**Aim of the exercise**
Only the pictures are dropped. Restate each line below word for word.
Given information: Begin
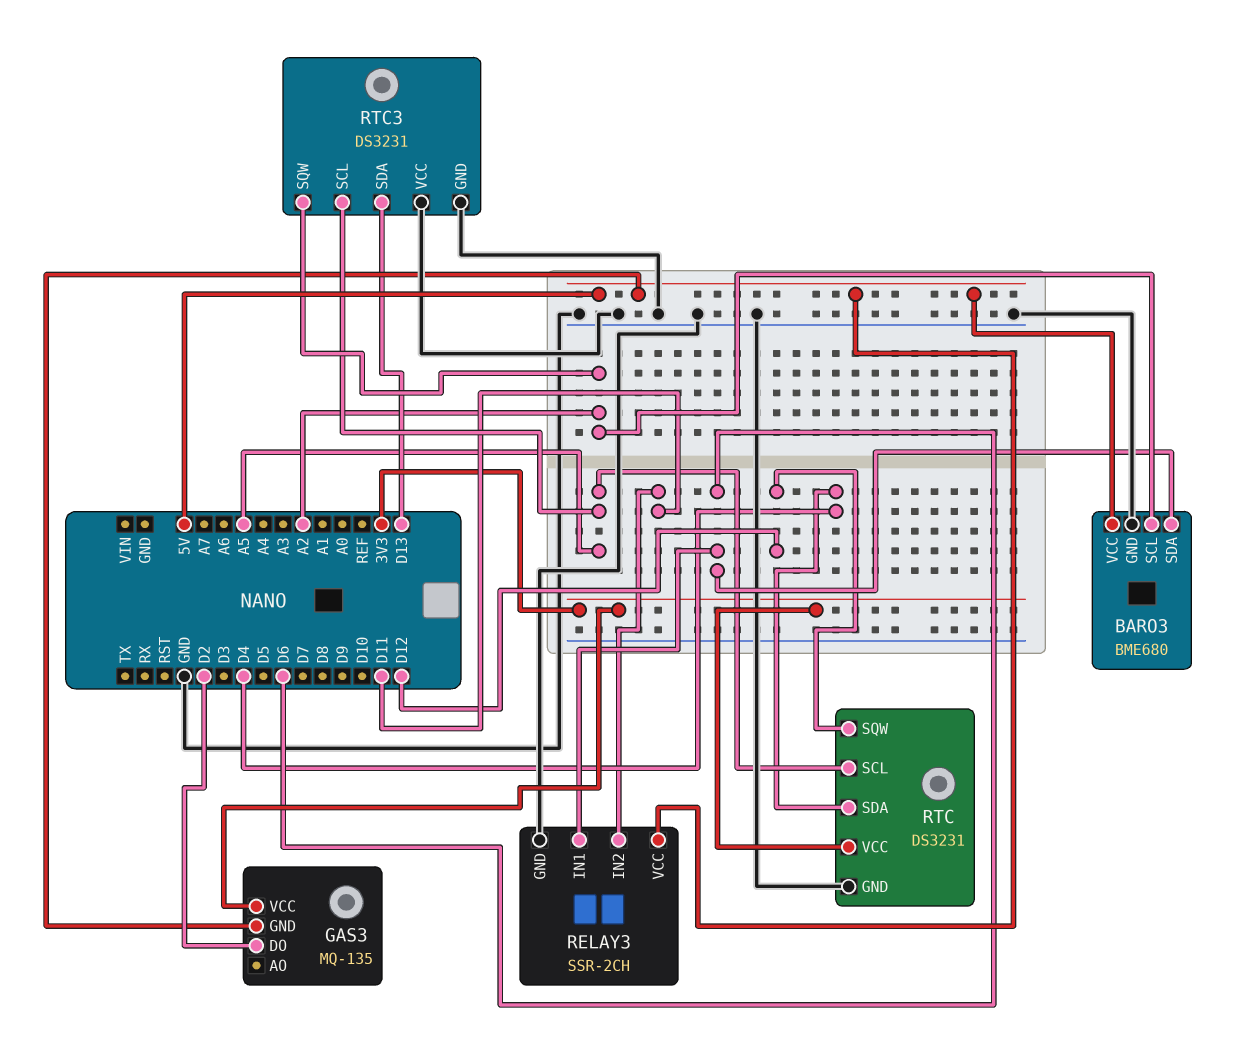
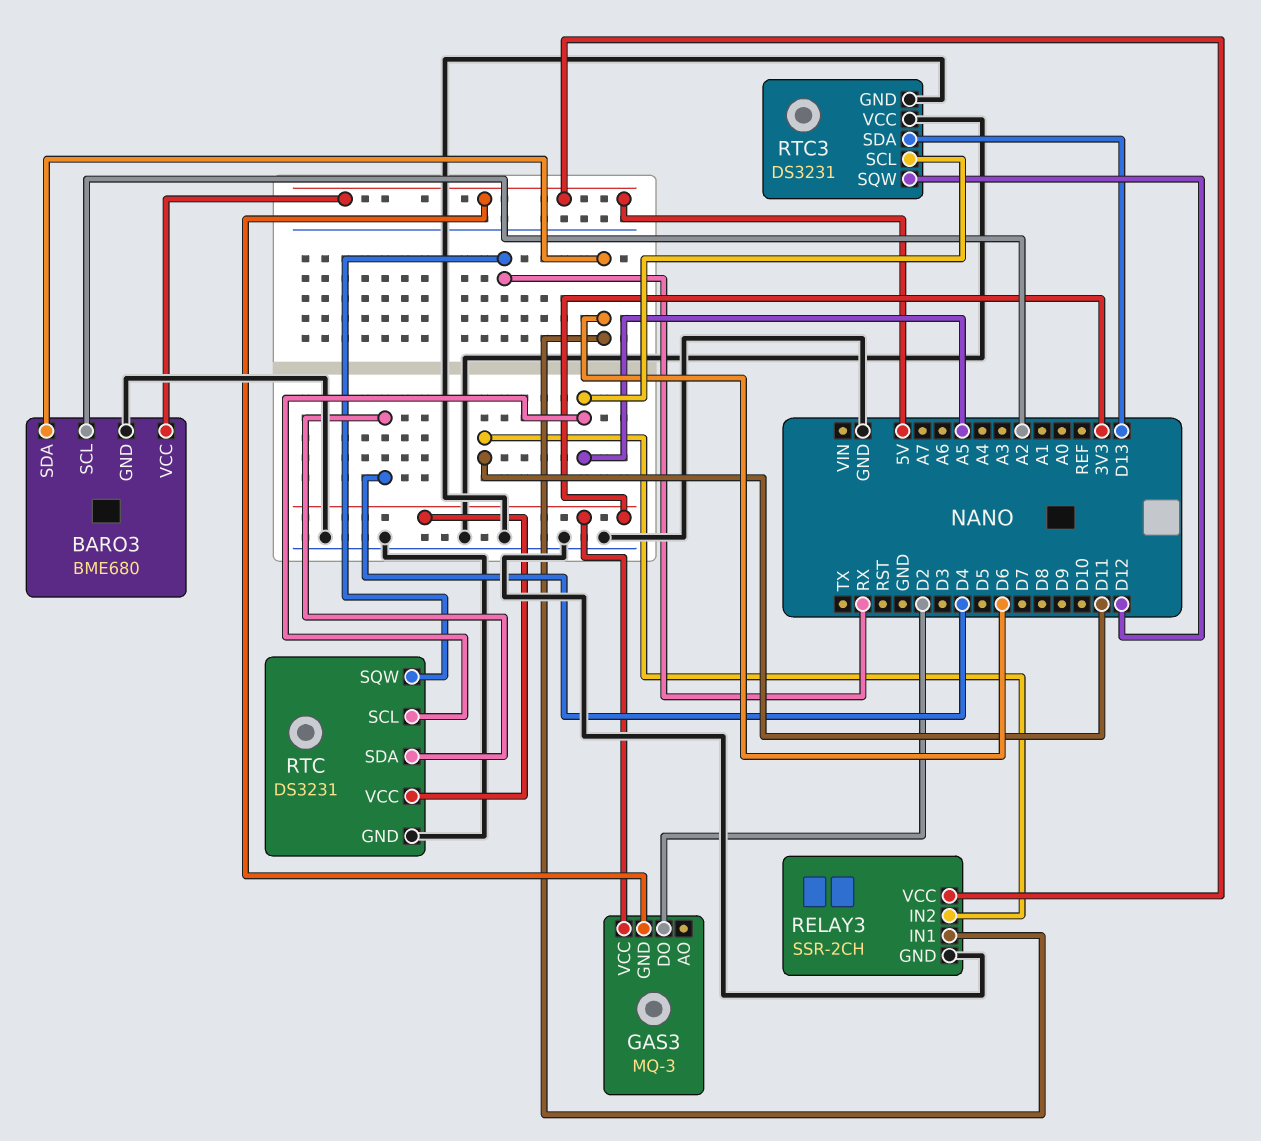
GAS3: MQ-135 -> MQ-3
RTC pin SQW: D12 -> RX
RTC3 pin SQW: A2 -> D12

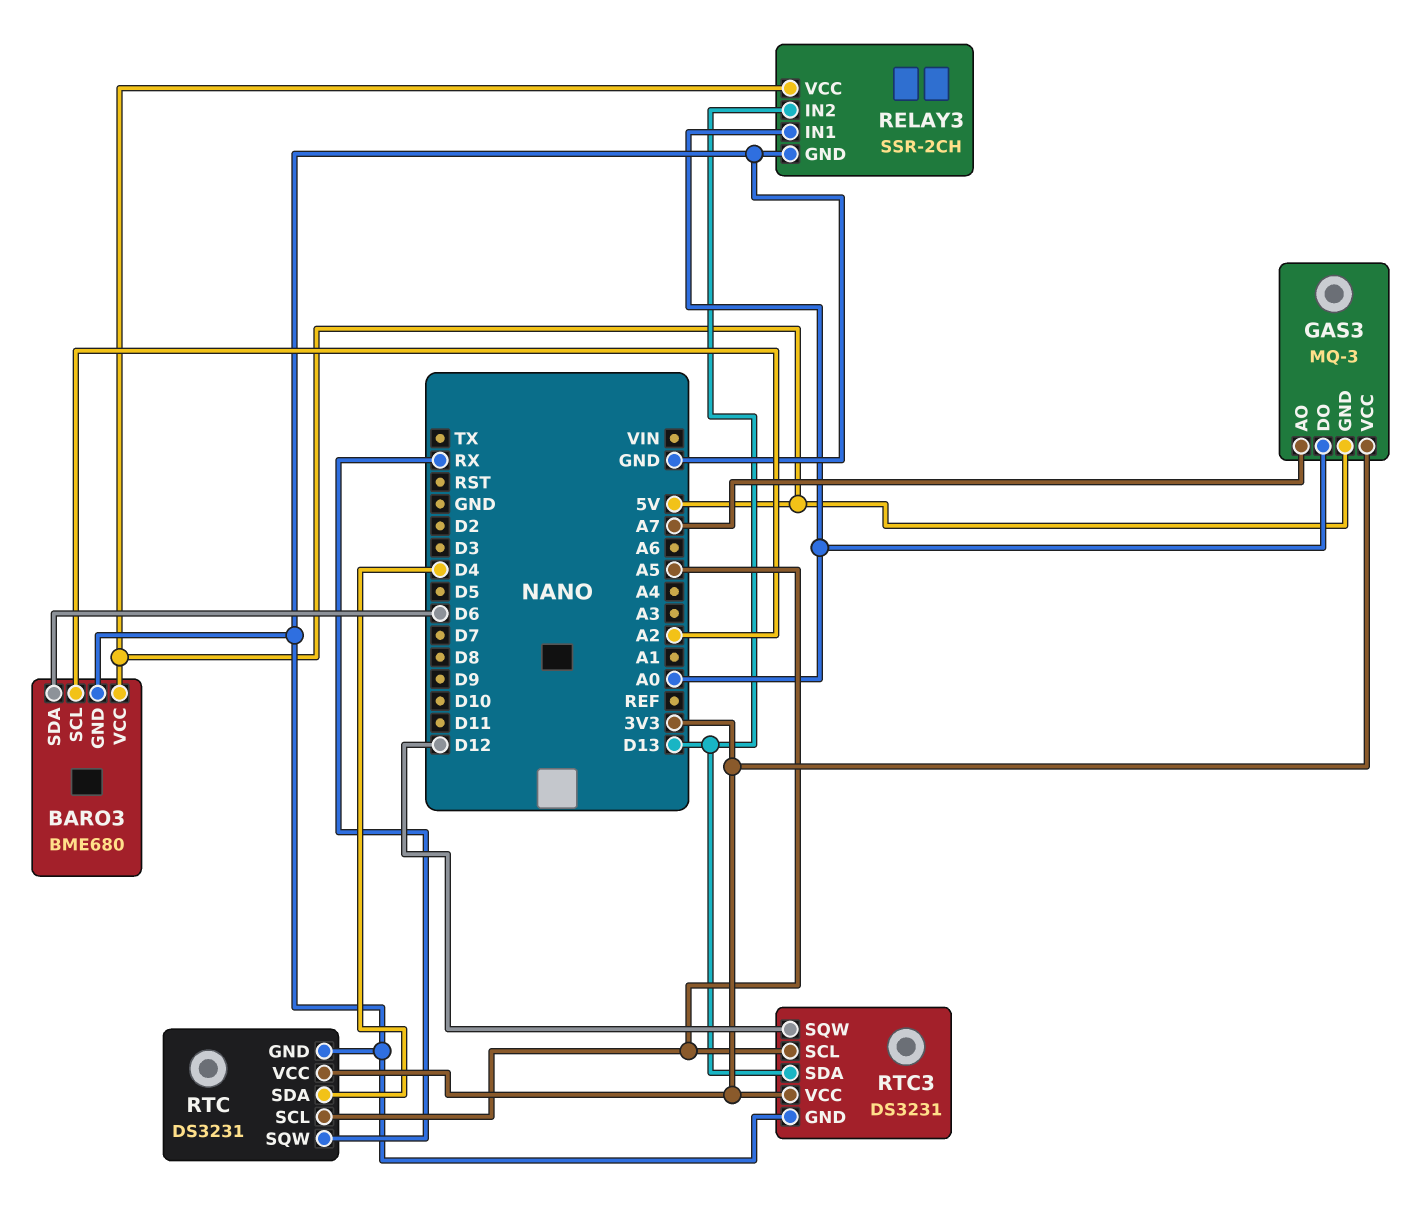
GAS3 pin AO: none -> A7
GAS3 pin DO: D2 -> A0
RELAY3 pin IN1: D6 -> A0
RELAY3 pin IN2: D11 -> D13
RTC3 pin VCC: GND -> 3V3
Given information: End
**Output**
GAS3: MQ-135 -> MQ-3
RTC pin SQW: D12 -> RX
RTC3 pin SQW: A2 -> D12

GAS3 pin AO: none -> A7
GAS3 pin DO: D2 -> A0
RELAY3 pin IN1: D6 -> A0
RELAY3 pin IN2: D11 -> D13
RTC3 pin VCC: GND -> 3V3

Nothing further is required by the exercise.